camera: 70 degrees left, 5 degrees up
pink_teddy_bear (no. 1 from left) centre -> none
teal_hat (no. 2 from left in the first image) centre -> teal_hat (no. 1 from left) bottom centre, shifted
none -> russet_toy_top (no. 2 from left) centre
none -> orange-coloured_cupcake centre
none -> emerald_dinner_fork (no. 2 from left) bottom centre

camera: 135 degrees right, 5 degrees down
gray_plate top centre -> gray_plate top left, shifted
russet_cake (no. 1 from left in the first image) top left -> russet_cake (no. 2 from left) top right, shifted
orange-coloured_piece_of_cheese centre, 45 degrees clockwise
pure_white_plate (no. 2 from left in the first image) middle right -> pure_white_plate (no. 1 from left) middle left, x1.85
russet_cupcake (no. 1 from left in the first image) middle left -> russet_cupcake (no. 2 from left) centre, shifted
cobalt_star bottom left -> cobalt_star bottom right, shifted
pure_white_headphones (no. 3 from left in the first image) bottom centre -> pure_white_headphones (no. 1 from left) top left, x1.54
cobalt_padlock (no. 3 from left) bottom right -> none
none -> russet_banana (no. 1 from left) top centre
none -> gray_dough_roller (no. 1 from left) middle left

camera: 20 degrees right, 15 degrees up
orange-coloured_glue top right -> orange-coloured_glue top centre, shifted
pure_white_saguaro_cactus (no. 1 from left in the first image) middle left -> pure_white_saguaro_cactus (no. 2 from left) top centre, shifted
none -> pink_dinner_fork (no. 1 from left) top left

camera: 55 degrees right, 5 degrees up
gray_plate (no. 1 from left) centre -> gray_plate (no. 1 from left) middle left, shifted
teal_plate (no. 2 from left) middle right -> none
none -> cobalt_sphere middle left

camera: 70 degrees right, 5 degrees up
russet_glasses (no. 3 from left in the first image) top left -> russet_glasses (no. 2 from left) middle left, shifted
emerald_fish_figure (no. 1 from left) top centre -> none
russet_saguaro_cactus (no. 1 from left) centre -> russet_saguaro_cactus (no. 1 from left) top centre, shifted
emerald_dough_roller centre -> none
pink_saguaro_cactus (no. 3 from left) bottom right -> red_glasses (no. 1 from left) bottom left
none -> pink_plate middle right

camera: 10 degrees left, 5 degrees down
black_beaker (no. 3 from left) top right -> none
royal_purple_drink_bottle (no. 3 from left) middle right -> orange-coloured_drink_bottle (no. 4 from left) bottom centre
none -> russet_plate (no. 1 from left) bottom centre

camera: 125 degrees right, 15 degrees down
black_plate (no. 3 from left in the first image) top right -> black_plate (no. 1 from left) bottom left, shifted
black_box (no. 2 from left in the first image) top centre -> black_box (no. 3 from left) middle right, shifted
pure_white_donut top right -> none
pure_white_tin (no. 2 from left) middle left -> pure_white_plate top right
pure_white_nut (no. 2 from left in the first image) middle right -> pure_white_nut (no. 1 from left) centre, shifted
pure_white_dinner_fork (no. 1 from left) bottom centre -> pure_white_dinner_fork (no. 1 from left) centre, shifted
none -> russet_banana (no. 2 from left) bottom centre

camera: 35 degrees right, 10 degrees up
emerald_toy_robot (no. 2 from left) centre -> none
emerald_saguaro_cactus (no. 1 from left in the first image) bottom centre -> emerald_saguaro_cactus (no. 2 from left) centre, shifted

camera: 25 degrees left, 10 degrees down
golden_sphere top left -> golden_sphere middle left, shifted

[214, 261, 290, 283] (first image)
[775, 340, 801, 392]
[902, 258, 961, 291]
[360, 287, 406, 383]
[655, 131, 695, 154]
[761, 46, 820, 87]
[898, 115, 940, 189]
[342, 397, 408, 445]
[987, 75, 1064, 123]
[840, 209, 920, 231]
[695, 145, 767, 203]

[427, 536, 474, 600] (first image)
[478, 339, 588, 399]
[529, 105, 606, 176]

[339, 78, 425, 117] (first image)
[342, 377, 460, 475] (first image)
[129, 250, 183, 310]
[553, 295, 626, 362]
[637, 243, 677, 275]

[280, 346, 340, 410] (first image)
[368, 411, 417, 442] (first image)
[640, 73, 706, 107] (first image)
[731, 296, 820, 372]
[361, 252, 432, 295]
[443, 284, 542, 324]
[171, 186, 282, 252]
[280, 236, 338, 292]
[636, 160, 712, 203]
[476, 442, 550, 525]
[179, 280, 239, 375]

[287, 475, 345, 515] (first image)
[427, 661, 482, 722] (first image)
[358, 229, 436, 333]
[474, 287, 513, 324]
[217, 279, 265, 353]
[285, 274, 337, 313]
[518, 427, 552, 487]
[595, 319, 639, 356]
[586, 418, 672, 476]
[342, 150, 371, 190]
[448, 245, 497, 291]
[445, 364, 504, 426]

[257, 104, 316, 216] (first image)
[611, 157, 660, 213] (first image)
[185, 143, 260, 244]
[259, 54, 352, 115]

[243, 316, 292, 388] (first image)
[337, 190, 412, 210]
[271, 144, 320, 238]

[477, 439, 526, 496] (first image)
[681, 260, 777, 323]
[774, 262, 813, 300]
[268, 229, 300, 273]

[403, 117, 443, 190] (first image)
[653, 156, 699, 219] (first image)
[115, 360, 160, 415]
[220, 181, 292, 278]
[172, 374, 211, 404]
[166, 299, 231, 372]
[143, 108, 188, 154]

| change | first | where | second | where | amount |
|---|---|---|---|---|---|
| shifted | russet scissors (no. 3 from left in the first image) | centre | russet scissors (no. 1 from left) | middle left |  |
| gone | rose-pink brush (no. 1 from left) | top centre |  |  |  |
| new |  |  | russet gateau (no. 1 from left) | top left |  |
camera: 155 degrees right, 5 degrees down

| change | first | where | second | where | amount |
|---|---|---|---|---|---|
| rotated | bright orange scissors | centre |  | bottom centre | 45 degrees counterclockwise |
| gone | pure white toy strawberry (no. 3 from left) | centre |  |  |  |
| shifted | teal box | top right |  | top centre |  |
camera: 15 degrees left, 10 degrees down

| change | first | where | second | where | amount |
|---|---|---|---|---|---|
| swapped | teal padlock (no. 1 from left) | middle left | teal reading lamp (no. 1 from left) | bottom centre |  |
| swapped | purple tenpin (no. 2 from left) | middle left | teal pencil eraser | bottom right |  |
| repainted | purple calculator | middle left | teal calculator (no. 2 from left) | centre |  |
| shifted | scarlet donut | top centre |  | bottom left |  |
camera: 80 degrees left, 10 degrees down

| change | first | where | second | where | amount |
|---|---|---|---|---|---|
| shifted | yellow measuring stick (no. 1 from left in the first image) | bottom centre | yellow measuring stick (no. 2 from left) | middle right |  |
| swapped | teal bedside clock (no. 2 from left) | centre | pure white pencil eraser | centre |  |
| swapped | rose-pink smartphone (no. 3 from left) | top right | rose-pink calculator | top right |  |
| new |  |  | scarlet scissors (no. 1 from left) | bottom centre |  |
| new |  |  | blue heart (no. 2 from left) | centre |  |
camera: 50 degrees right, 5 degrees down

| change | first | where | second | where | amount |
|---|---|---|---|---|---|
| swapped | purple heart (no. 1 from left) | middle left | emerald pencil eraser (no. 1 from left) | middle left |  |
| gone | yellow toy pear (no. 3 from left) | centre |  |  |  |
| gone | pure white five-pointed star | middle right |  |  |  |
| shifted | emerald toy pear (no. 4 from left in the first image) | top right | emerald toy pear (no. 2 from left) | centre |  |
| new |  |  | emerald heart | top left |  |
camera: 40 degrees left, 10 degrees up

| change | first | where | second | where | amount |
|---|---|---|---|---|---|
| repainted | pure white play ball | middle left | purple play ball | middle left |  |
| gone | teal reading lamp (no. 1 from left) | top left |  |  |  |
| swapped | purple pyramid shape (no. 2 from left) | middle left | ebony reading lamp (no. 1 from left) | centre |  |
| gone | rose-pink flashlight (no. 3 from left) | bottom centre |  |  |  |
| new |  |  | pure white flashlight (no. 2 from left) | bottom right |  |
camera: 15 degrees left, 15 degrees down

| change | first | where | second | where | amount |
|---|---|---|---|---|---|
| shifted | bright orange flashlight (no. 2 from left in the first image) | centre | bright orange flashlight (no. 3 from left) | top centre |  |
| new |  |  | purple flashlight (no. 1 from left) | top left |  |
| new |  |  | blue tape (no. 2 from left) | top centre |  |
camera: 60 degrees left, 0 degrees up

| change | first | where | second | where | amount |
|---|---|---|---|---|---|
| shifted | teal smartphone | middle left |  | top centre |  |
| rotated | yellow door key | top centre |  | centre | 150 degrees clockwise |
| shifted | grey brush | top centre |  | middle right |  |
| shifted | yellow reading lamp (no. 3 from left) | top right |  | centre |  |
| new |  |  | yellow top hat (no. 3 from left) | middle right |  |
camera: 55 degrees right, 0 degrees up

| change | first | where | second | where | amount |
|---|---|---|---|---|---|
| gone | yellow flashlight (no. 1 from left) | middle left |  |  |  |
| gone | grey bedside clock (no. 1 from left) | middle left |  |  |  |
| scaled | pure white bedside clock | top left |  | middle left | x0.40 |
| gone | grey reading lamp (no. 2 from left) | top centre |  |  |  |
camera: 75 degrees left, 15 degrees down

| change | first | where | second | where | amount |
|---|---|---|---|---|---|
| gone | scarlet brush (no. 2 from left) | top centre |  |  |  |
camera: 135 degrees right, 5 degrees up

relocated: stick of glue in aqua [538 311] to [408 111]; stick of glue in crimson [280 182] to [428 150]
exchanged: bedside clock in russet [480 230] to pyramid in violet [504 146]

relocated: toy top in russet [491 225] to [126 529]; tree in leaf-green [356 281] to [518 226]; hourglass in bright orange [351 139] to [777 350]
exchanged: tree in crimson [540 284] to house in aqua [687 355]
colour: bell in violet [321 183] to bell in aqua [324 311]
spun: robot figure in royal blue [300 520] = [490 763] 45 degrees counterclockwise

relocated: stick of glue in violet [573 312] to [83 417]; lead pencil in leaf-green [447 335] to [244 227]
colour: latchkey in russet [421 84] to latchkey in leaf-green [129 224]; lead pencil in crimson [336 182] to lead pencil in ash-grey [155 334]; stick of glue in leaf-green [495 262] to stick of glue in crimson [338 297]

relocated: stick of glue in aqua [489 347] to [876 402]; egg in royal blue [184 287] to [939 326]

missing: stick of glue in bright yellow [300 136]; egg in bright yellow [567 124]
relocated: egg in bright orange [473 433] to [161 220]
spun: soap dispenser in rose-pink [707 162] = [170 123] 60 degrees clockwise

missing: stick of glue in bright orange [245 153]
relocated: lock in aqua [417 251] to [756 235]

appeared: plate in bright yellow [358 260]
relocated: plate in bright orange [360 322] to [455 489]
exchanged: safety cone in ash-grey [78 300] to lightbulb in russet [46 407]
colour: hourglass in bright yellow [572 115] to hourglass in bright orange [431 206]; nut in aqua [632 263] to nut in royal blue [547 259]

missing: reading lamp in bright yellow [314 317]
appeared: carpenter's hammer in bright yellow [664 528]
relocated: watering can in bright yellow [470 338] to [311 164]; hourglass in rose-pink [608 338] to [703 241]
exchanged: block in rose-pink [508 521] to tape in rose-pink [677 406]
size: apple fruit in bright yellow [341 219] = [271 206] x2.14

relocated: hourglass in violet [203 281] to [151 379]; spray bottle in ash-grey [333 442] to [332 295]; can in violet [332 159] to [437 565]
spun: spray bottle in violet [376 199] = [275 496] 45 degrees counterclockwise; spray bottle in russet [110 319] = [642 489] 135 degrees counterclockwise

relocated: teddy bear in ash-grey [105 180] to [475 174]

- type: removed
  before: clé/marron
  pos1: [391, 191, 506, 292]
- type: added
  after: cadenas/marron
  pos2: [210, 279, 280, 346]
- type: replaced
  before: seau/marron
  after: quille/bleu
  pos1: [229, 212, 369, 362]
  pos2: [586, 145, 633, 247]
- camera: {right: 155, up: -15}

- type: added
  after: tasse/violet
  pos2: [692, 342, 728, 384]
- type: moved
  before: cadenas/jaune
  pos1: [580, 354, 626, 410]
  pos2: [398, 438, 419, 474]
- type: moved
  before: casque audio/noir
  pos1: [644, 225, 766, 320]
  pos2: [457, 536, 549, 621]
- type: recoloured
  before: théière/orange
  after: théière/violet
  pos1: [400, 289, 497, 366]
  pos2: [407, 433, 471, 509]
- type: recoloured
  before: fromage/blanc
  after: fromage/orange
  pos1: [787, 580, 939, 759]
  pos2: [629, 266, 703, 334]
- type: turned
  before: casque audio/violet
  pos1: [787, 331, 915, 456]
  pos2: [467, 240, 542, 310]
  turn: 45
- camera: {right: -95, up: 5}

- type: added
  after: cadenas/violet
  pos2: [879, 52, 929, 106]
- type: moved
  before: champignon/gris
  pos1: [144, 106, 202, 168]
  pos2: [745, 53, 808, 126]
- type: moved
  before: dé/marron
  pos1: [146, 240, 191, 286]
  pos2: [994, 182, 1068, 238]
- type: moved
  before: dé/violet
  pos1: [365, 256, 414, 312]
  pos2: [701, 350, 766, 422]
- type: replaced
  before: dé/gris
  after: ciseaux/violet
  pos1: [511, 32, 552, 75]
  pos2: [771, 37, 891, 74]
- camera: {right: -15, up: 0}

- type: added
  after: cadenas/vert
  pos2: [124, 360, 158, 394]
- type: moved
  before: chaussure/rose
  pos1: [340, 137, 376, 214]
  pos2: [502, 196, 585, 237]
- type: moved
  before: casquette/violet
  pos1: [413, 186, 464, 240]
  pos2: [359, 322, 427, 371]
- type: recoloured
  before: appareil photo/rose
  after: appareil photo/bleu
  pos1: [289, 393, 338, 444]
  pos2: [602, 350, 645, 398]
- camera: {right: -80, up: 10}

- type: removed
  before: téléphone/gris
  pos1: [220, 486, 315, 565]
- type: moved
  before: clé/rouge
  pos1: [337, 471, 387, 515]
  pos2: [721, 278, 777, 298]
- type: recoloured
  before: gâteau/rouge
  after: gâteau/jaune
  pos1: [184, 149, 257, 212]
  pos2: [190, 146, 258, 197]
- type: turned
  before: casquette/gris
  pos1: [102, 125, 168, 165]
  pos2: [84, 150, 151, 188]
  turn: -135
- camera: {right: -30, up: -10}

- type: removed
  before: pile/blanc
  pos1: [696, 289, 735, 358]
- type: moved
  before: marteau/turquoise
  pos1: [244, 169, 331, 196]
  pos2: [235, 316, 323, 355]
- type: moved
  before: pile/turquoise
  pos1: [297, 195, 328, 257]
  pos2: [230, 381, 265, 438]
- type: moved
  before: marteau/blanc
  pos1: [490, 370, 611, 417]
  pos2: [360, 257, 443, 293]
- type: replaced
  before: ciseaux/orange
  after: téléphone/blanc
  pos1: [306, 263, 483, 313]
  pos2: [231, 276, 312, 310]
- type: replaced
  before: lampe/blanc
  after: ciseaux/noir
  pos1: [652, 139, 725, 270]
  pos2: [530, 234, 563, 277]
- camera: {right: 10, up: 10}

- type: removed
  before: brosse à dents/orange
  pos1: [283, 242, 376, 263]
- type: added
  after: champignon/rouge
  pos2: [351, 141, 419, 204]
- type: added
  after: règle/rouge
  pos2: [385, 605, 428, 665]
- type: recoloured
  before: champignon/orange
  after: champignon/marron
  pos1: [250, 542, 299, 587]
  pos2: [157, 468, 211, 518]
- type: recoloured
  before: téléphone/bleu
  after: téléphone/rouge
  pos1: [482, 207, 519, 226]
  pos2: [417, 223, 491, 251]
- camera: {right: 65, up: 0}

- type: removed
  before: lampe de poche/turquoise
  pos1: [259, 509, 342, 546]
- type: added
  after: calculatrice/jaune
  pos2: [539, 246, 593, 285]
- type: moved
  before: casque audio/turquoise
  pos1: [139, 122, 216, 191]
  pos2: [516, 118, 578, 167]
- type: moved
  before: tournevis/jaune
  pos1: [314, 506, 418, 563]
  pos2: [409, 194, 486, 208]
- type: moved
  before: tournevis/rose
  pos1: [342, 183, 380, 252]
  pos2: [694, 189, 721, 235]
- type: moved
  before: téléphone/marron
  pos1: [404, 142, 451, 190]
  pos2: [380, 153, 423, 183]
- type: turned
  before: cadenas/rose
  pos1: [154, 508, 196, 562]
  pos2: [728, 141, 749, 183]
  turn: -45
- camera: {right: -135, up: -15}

■ ■ ■

• **Task objective**:
Only the lines containing the word "bedside" should be returned from the data above.

• **Written solution**:
| swapped | teal bedside clock (no. 2 from left) | centre | pure white pencil eraser | centre |  |
| gone | grey bedside clock (no. 1 from left) | middle left |  |  |  |
| scaled | pure white bedside clock | top left |  | middle left | x0.40 |
exchanged: bedside clock in russet [480 230] to pyramid in violet [504 146]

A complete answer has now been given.